Exercise aim: From the records below, set down exactly the lines starting with the line that contains "lime brick B8:B9" and going on through the line that contains "lime brick F2:G2". Nothing else is wanted.

The input:
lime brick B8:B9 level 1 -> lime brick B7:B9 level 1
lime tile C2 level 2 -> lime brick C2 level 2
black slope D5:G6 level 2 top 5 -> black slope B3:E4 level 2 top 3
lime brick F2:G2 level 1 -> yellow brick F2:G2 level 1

==

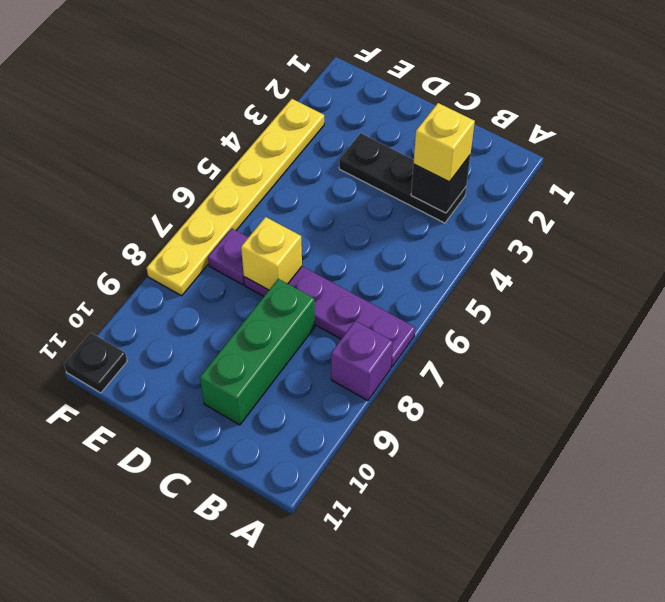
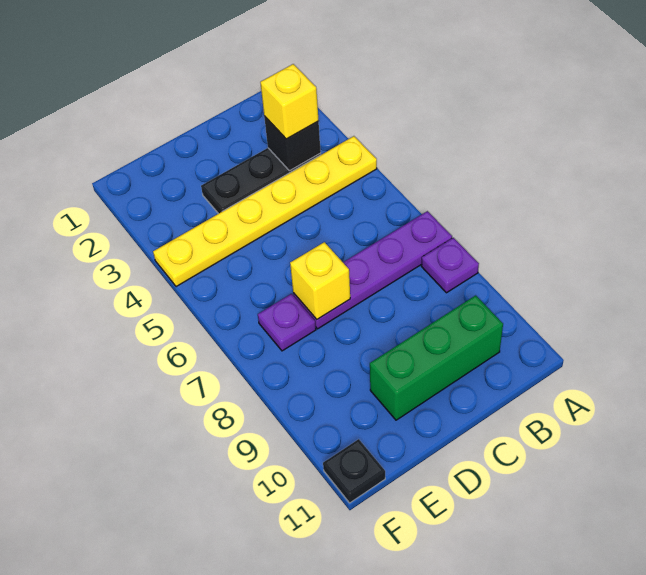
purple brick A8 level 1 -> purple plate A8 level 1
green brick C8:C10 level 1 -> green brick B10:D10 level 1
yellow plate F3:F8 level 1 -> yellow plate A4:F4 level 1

==

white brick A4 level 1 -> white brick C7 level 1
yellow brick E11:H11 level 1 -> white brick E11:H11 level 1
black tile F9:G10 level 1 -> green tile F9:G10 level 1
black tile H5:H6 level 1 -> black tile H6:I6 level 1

Response to this task:
lime brick B8:B9 level 1 -> lime brick B7:B9 level 1
lime tile C2 level 2 -> lime brick C2 level 2
black slope D5:G6 level 2 top 5 -> black slope B3:E4 level 2 top 3
lime brick F2:G2 level 1 -> yellow brick F2:G2 level 1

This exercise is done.